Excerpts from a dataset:

=== Section Start ===

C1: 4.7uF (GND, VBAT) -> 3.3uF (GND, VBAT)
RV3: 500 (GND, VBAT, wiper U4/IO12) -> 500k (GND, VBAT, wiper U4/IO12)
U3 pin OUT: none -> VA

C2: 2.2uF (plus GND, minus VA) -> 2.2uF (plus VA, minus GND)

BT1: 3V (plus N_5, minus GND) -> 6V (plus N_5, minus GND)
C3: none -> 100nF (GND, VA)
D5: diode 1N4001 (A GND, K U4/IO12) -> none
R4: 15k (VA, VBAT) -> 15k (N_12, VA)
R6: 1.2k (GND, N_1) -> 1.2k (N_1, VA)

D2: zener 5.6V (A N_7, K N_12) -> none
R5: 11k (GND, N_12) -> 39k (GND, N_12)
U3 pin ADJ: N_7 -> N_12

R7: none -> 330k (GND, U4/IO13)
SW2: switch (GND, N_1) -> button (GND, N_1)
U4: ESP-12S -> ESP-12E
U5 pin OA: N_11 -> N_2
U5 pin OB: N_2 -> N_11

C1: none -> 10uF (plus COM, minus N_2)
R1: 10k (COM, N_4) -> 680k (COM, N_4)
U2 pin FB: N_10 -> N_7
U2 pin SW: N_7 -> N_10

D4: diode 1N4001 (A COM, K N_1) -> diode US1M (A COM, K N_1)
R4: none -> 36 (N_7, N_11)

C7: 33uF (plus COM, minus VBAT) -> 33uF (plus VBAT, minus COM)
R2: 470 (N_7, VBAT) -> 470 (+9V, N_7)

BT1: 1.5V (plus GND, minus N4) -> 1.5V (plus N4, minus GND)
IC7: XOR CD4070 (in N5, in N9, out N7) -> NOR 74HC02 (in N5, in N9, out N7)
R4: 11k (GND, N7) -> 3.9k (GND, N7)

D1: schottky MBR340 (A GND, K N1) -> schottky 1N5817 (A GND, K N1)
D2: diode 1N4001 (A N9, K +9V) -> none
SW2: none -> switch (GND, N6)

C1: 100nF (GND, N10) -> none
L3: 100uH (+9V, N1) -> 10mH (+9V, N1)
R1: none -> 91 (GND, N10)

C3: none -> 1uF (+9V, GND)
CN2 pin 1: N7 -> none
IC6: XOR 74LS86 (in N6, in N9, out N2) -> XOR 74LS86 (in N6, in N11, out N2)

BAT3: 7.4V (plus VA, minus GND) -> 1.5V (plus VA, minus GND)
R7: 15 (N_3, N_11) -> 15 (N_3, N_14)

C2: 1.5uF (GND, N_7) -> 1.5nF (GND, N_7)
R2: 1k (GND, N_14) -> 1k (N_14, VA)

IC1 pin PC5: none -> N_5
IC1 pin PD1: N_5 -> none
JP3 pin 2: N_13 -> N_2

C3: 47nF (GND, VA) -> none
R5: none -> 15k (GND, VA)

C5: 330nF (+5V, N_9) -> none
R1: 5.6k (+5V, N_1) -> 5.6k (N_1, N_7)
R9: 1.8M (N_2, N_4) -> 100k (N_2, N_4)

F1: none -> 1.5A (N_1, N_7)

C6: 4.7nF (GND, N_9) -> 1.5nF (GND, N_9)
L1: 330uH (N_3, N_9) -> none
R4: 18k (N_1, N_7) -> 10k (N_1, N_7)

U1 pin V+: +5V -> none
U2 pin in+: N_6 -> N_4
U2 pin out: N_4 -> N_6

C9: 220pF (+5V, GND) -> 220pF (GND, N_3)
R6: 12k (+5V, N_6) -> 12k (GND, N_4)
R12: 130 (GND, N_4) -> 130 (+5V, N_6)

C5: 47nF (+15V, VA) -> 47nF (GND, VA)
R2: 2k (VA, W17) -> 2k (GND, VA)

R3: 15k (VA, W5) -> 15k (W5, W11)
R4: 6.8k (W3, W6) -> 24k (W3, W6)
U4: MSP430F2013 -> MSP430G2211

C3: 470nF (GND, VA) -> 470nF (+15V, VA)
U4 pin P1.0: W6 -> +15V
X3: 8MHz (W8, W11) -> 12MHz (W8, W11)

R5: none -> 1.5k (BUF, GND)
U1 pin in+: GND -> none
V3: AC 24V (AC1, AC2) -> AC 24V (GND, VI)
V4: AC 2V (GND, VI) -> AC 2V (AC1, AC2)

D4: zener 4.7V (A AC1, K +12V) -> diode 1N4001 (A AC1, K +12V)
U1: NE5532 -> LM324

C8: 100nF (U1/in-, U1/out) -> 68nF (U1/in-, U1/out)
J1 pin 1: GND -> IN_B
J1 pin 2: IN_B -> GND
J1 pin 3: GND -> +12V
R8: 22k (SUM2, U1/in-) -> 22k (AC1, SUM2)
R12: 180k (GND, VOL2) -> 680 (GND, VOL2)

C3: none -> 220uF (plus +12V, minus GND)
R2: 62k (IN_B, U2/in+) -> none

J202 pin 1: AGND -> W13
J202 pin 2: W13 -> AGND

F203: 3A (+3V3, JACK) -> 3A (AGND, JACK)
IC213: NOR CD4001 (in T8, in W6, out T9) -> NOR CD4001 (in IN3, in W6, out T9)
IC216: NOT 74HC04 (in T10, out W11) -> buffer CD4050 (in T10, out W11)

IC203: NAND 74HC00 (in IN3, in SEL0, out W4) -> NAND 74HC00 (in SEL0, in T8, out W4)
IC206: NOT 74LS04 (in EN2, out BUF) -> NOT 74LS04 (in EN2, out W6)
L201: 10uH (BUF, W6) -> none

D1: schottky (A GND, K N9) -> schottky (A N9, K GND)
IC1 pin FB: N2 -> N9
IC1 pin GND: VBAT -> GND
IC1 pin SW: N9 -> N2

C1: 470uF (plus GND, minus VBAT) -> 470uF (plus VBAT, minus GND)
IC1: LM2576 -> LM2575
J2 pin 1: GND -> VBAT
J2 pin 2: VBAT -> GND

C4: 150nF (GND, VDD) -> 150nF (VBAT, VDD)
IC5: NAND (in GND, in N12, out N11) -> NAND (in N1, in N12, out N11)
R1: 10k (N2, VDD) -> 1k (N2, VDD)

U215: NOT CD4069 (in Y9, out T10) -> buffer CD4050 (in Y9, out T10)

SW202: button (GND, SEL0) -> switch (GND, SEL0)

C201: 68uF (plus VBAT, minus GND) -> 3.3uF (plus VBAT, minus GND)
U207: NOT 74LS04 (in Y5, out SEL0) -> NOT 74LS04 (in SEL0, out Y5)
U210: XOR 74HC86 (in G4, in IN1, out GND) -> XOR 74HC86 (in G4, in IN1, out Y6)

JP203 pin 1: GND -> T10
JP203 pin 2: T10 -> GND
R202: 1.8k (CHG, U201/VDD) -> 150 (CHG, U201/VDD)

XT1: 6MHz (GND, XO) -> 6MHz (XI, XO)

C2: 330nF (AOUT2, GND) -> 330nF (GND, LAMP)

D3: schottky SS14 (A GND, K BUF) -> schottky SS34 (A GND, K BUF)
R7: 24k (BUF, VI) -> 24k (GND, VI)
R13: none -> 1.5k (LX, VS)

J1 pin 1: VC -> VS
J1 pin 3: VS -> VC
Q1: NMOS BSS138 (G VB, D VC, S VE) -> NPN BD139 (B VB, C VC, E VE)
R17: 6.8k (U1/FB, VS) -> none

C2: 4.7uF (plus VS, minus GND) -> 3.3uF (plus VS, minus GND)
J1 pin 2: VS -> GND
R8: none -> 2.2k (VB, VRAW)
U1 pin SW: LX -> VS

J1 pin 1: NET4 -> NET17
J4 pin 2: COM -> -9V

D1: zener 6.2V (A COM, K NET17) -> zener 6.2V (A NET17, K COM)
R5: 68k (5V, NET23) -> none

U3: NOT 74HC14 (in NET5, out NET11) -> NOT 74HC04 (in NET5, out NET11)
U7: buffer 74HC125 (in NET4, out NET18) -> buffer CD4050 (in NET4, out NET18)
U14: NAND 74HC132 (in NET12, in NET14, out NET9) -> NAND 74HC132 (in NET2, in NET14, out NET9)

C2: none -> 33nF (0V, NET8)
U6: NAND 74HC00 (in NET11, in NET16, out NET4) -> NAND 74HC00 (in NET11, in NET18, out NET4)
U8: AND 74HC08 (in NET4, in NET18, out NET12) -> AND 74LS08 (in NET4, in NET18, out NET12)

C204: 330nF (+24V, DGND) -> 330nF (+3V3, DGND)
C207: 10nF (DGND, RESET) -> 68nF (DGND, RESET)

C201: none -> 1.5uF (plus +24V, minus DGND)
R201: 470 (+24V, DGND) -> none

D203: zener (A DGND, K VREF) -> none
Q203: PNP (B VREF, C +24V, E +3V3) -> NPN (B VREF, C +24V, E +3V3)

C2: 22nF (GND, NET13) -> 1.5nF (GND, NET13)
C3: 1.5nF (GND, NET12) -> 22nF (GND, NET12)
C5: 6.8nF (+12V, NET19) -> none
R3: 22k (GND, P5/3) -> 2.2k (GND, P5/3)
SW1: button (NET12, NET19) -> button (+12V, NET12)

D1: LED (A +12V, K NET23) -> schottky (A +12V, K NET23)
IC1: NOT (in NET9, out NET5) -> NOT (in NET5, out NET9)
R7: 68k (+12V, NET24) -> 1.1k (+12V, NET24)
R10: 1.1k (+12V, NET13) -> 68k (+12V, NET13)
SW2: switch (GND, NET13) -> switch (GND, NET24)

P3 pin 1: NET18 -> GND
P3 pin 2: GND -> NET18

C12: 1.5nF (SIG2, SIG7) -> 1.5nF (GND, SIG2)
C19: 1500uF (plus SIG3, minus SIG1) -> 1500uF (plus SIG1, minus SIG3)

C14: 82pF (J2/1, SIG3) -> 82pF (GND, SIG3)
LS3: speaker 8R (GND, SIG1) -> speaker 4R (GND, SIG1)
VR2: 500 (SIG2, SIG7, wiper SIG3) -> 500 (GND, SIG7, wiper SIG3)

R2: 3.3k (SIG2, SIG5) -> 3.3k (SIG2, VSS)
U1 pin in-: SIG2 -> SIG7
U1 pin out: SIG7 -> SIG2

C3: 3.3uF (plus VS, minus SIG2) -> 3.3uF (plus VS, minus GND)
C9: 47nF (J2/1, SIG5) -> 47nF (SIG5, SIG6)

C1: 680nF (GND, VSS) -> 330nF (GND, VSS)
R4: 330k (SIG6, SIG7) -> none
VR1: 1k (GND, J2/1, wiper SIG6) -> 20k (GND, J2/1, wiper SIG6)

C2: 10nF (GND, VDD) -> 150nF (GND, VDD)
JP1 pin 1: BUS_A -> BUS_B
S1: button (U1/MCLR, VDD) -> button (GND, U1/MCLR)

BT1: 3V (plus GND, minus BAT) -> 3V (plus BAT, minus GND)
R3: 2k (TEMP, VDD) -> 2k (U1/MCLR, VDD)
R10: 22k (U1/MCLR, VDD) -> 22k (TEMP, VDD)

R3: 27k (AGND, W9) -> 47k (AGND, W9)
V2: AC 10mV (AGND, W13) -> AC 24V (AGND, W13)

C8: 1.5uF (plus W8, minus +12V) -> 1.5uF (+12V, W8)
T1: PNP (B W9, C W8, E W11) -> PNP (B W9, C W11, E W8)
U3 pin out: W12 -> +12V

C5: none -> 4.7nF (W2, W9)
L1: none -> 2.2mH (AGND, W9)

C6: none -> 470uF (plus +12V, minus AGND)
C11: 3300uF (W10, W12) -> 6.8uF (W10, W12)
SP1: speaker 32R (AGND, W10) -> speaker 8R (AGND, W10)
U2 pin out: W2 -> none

=== Section End ===

■ PROBLEM
Wherever "AGND" appears in a line of the entries, copy that line.

■ RESPONSE
J202 pin 1: AGND -> W13
J202 pin 2: W13 -> AGND
F203: 3A (+3V3, JACK) -> 3A (AGND, JACK)
R3: 27k (AGND, W9) -> 47k (AGND, W9)
V2: AC 10mV (AGND, W13) -> AC 24V (AGND, W13)
L1: none -> 2.2mH (AGND, W9)
C6: none -> 470uF (plus +12V, minus AGND)
SP1: speaker 32R (AGND, W10) -> speaker 8R (AGND, W10)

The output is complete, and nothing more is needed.